Begin ENTRIES PROVIDED

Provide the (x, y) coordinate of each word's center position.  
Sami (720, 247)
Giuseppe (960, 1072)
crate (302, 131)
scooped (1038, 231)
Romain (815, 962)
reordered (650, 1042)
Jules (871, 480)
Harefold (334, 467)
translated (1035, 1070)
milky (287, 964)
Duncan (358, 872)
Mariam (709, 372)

End ENTRIES PROVIDED
Begin ENTRIES PROVIDED

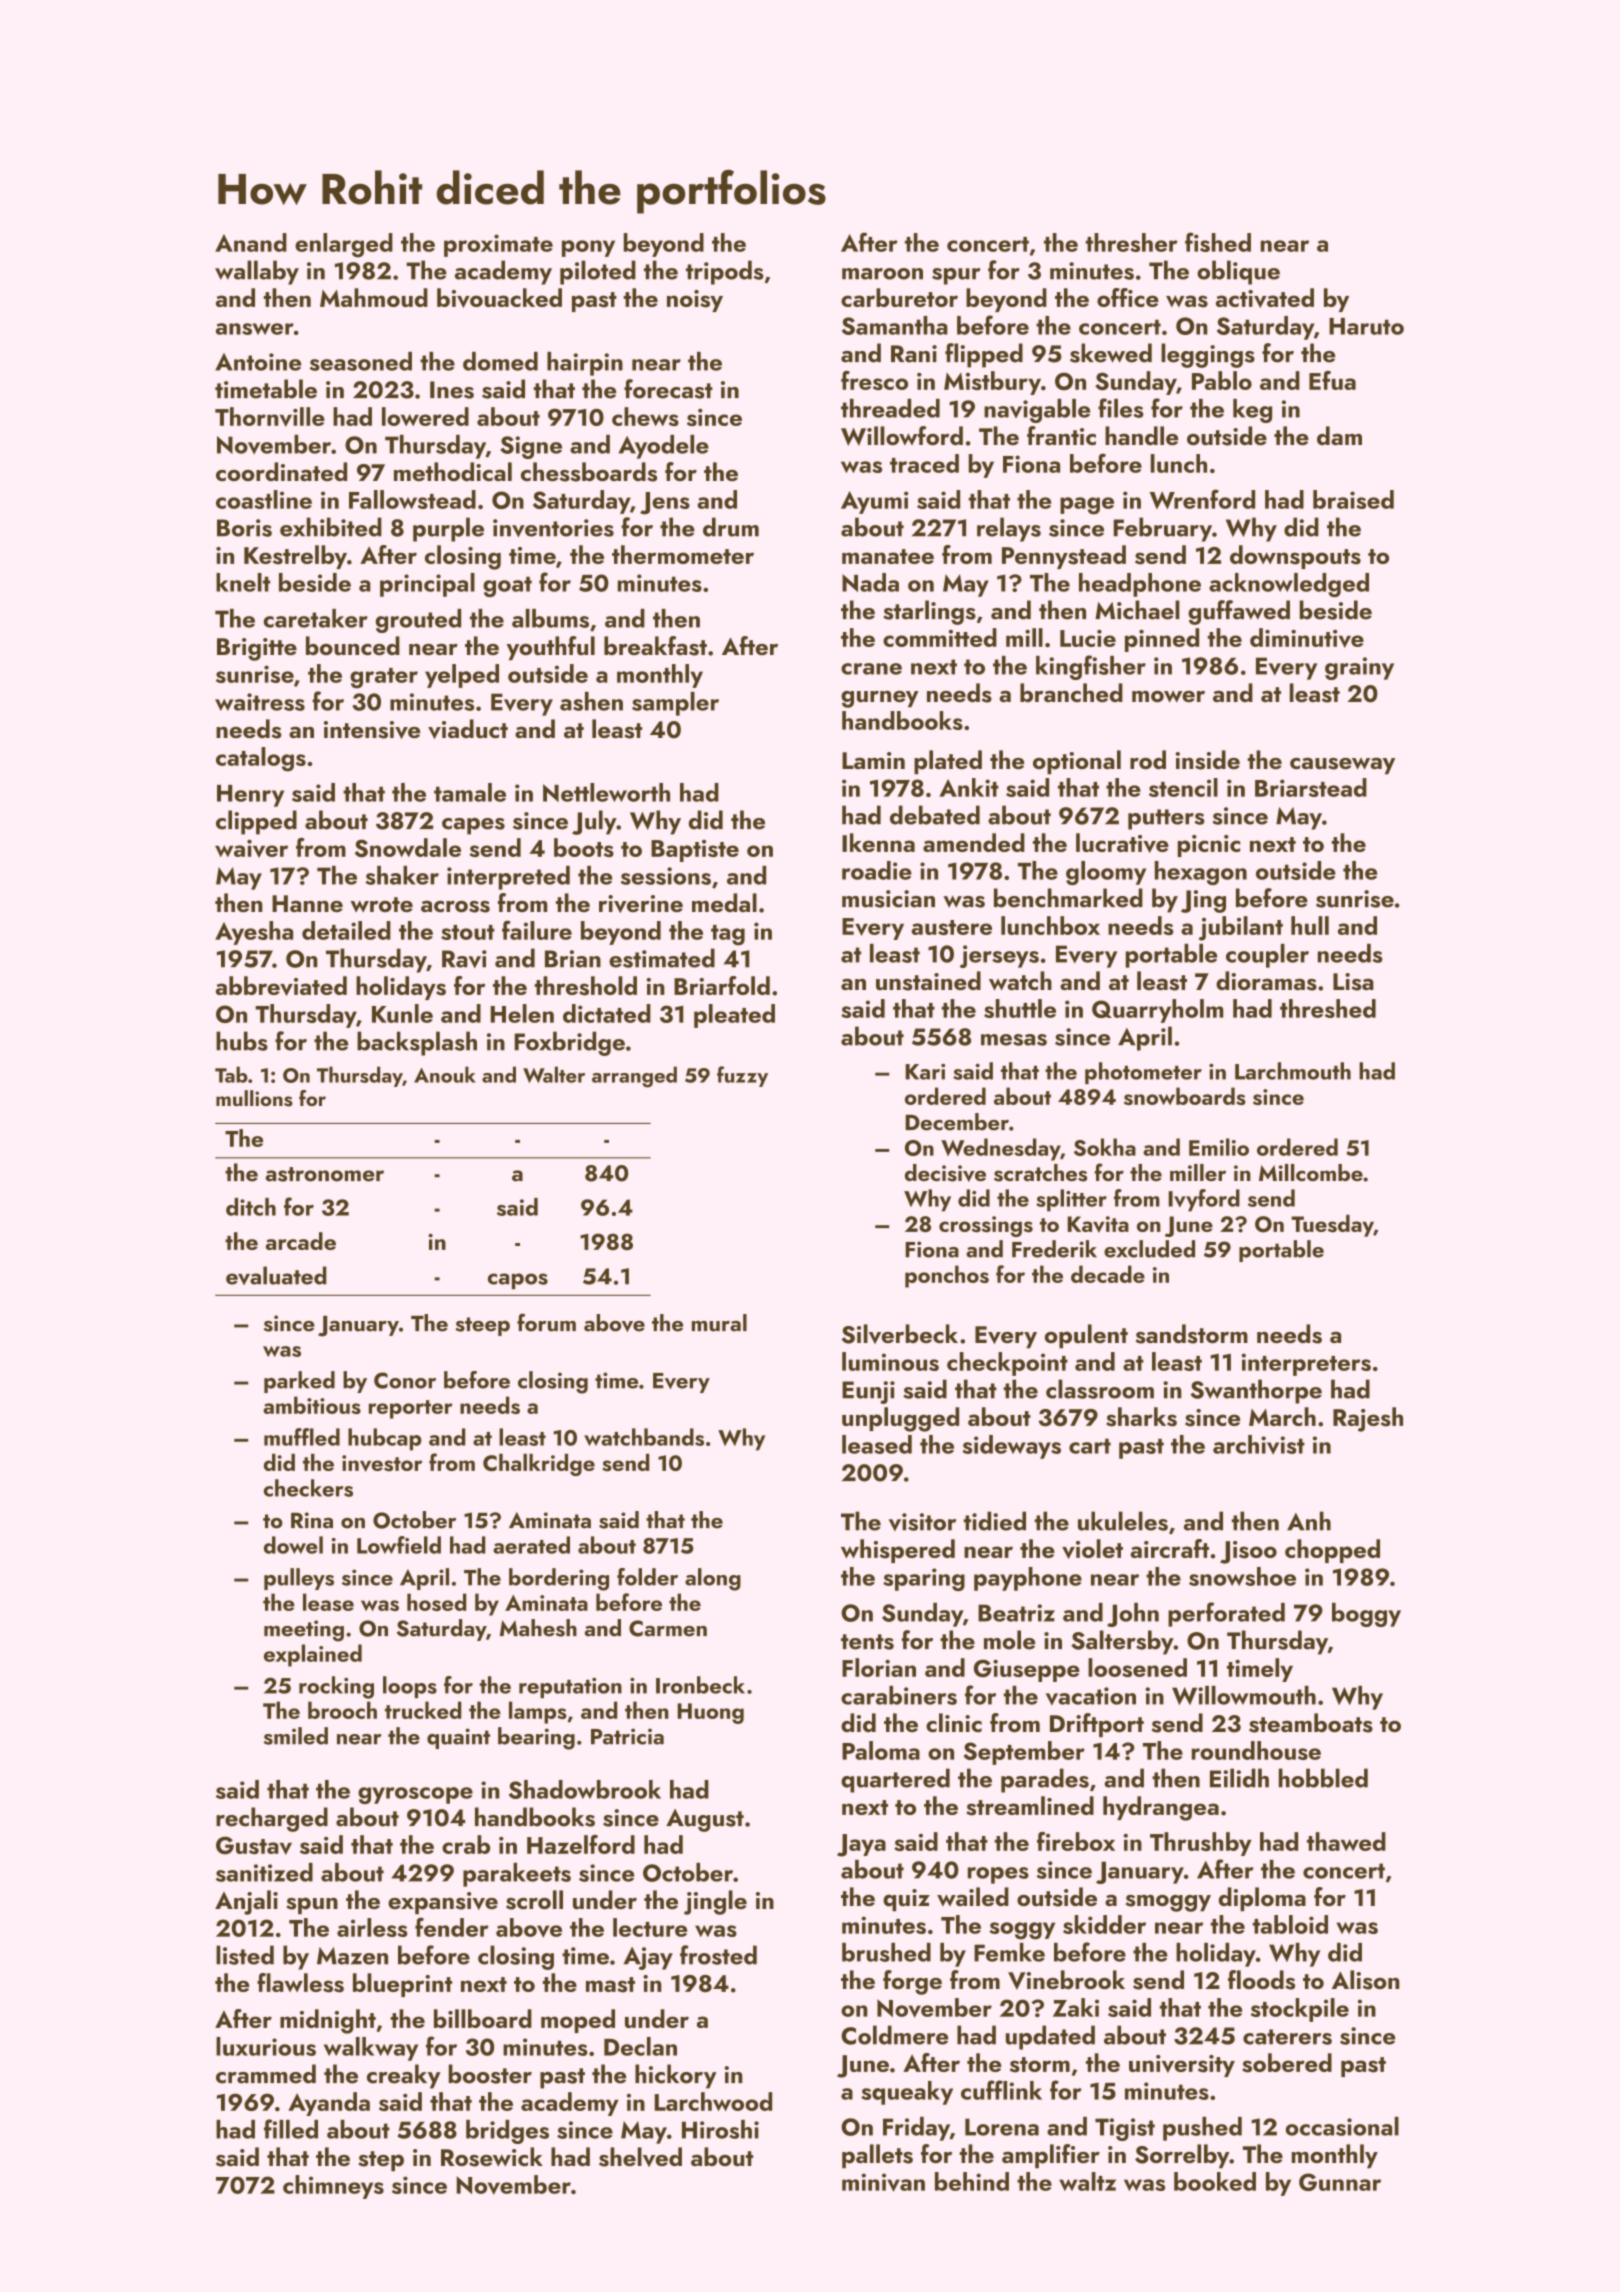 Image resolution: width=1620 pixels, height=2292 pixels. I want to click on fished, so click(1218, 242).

End ENTRIES PROVIDED

EXERCISE OBJECTIVE: Can you recast the entries from the line with "Provide the (x, y)" to the line with "Mariam (709, 372)", both included, as a numbered list, dropping any blank lines?

CORRECT OUTPUT:
1. Provide the (x, y) coordinate of each word's center position.  
2. Sami (720, 247)
3. Giuseppe (960, 1072)
4. crate (302, 131)
5. scooped (1038, 231)
6. Romain (815, 962)
7. reordered (650, 1042)
8. Jules (871, 480)
9. Harefold (334, 467)
10. translated (1035, 1070)
11. milky (287, 964)
12. Duncan (358, 872)
13. Mariam (709, 372)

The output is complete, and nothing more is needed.